Activity →
Below are the records. Gather each line that holds "yellow".

Records provided Start Marker

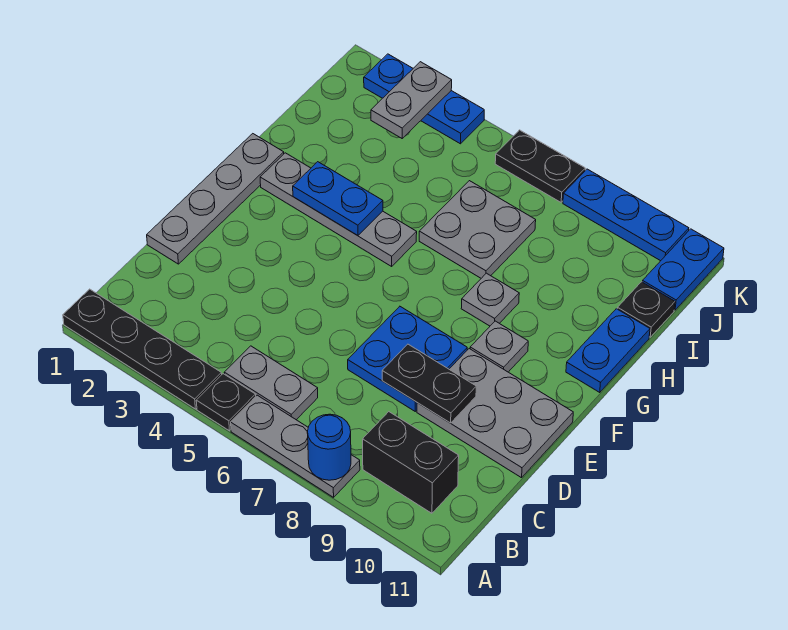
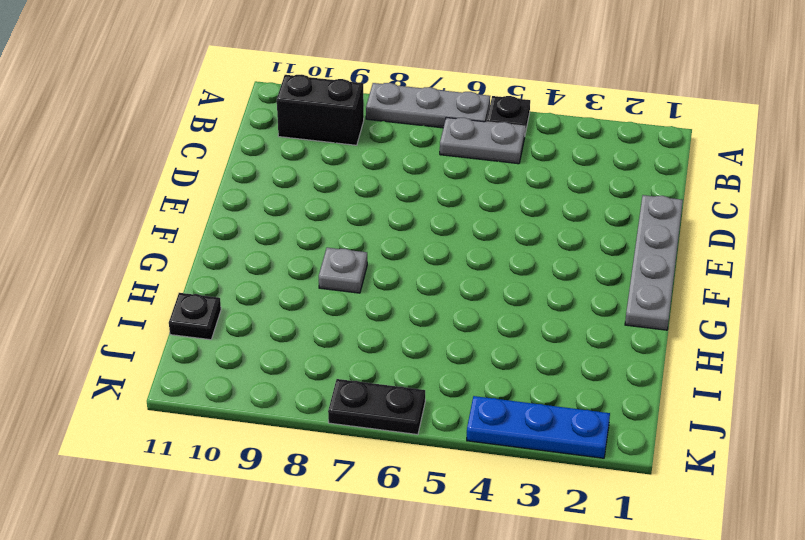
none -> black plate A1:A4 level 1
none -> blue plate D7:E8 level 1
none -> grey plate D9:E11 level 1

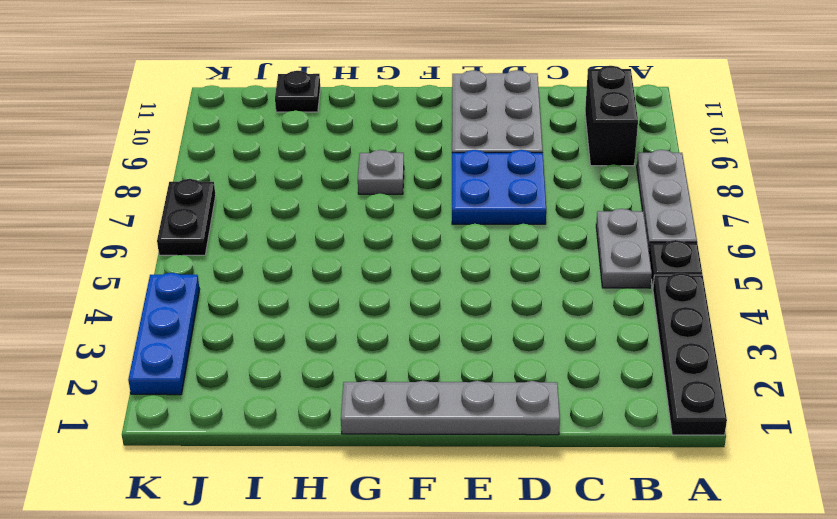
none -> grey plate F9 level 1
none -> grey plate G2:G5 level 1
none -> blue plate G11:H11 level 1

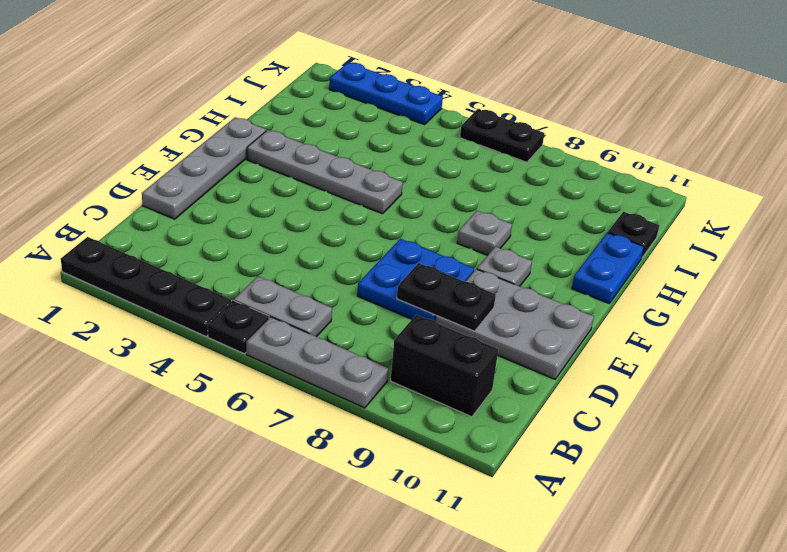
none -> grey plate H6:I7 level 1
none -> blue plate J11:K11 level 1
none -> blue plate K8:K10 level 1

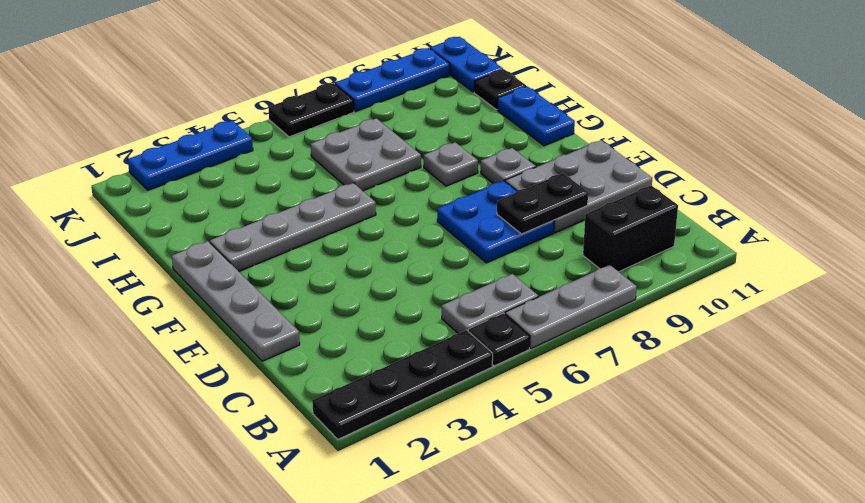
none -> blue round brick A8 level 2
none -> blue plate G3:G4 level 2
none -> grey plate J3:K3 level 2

Records provided End Marker
Records provided Start Marker

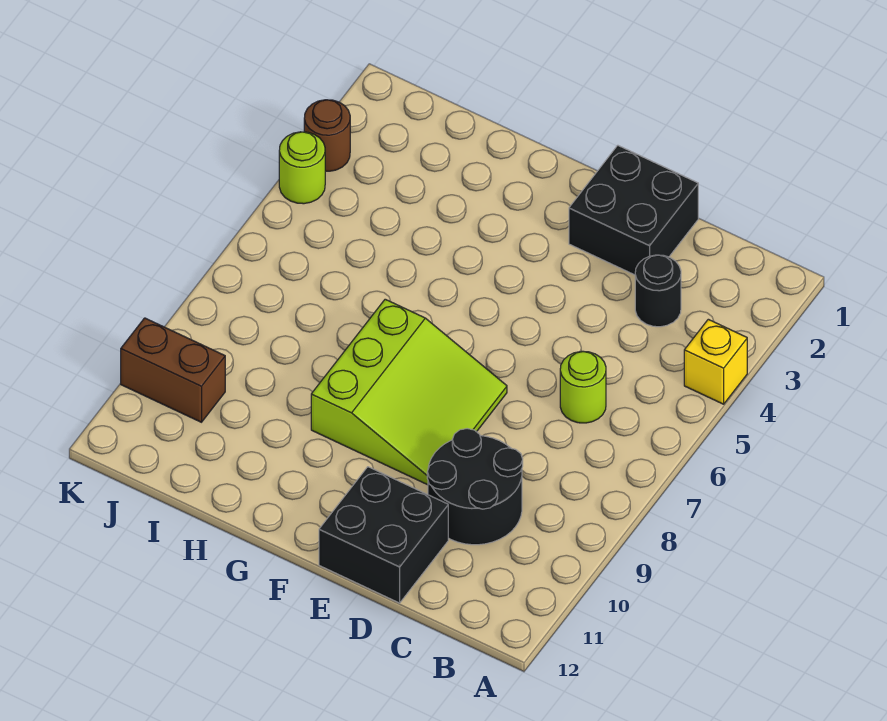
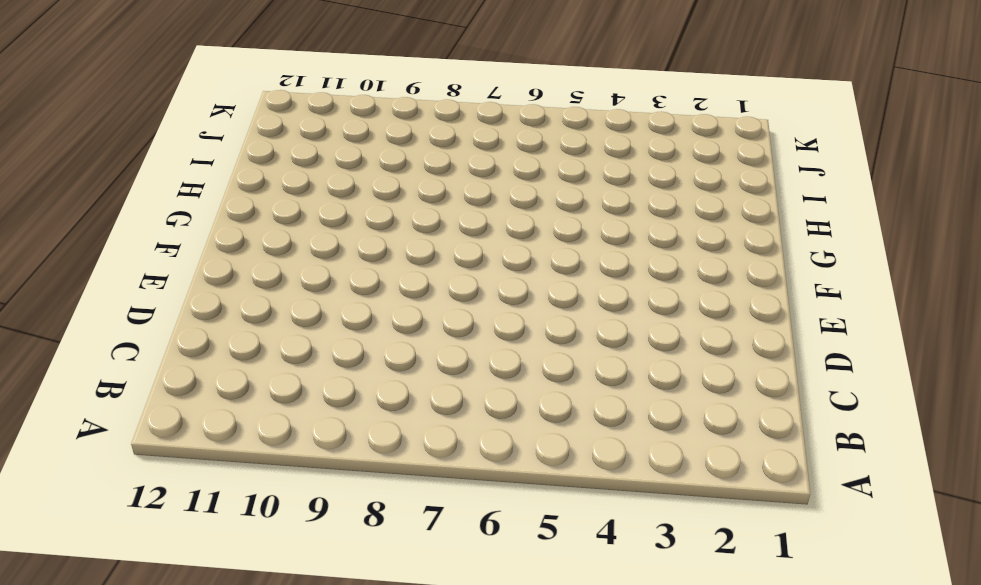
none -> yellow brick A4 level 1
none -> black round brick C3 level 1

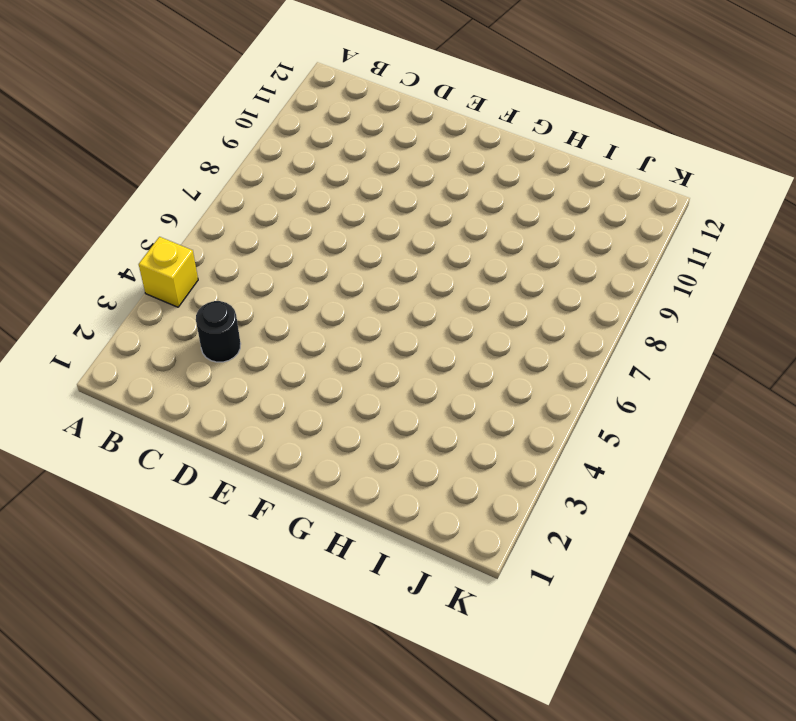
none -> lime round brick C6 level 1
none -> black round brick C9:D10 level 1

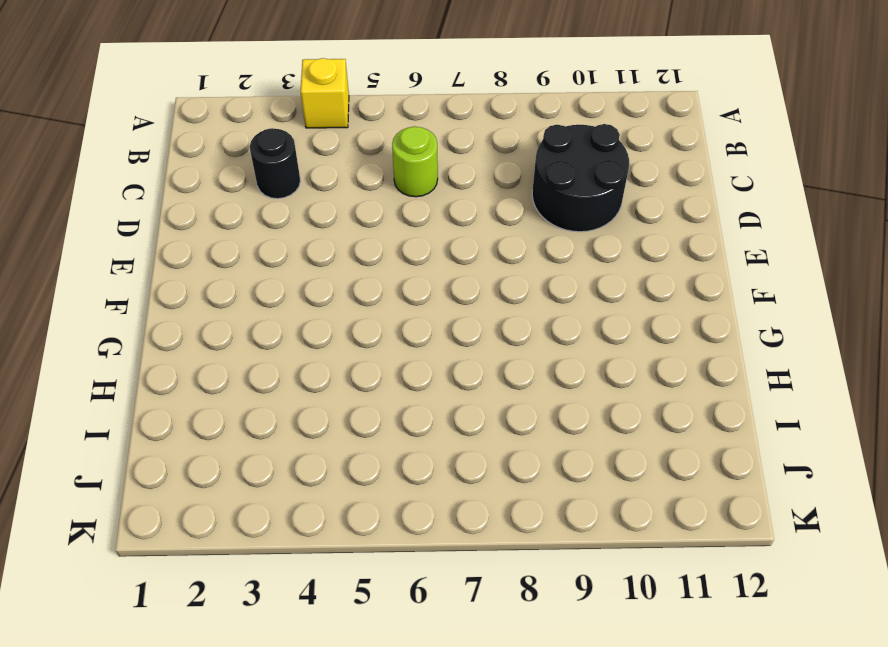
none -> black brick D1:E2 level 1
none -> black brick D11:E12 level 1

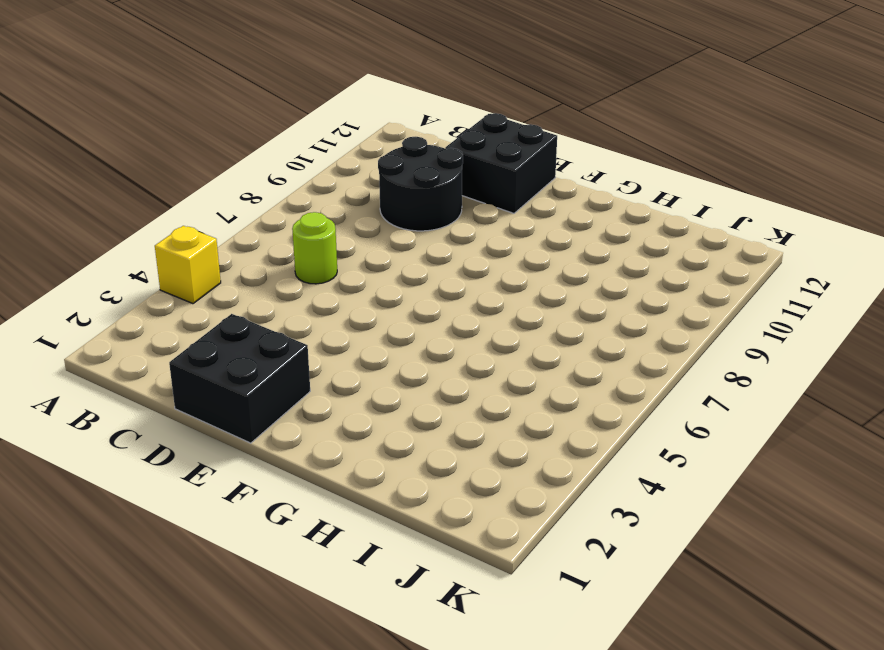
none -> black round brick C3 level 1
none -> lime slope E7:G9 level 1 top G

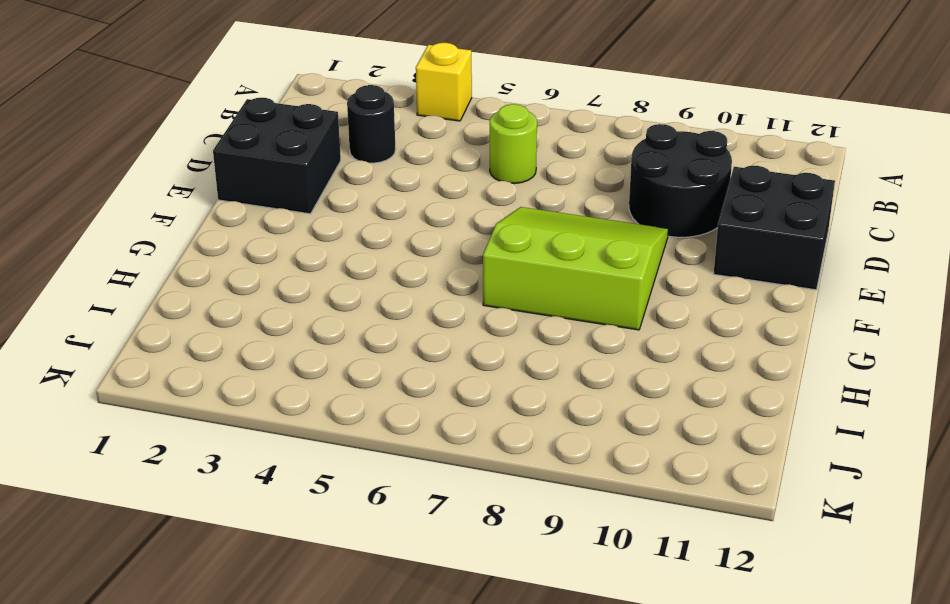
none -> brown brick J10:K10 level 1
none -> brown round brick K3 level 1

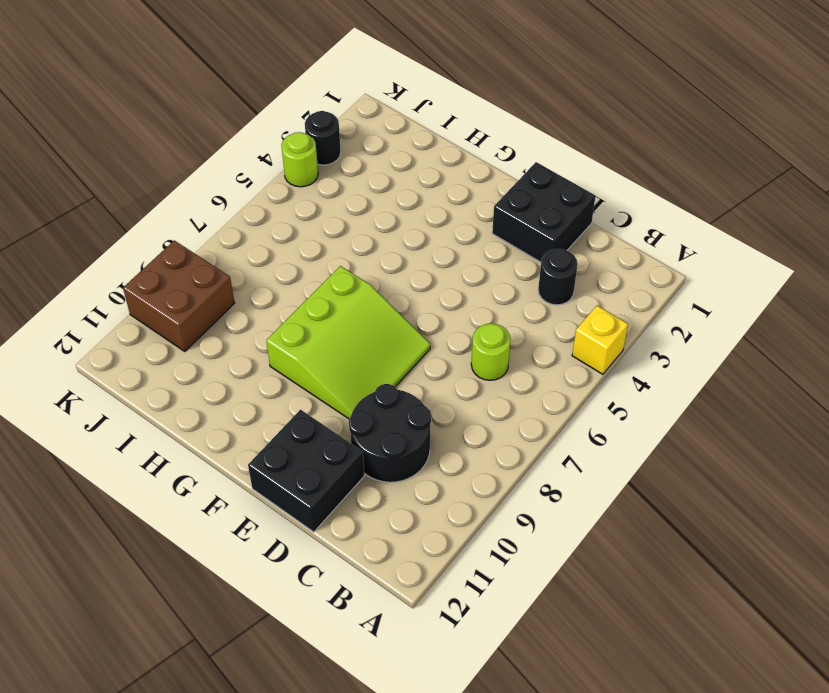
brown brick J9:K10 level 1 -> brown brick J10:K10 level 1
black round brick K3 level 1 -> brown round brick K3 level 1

Records provided End Marker
Records provided Start Marker

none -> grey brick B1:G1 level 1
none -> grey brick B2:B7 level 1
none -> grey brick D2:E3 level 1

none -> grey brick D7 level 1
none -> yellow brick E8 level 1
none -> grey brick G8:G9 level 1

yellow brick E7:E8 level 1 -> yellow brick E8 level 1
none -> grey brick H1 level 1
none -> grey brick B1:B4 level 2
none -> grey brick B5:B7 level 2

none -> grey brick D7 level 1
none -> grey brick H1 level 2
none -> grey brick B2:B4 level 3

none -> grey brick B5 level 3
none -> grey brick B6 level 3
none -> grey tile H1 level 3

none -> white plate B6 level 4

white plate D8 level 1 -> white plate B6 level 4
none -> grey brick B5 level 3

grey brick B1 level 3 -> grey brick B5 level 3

Records provided End Marker

Written response →
none -> yellow brick A4 level 1
none -> yellow brick E8 level 1
yellow brick E7:E8 level 1 -> yellow brick E8 level 1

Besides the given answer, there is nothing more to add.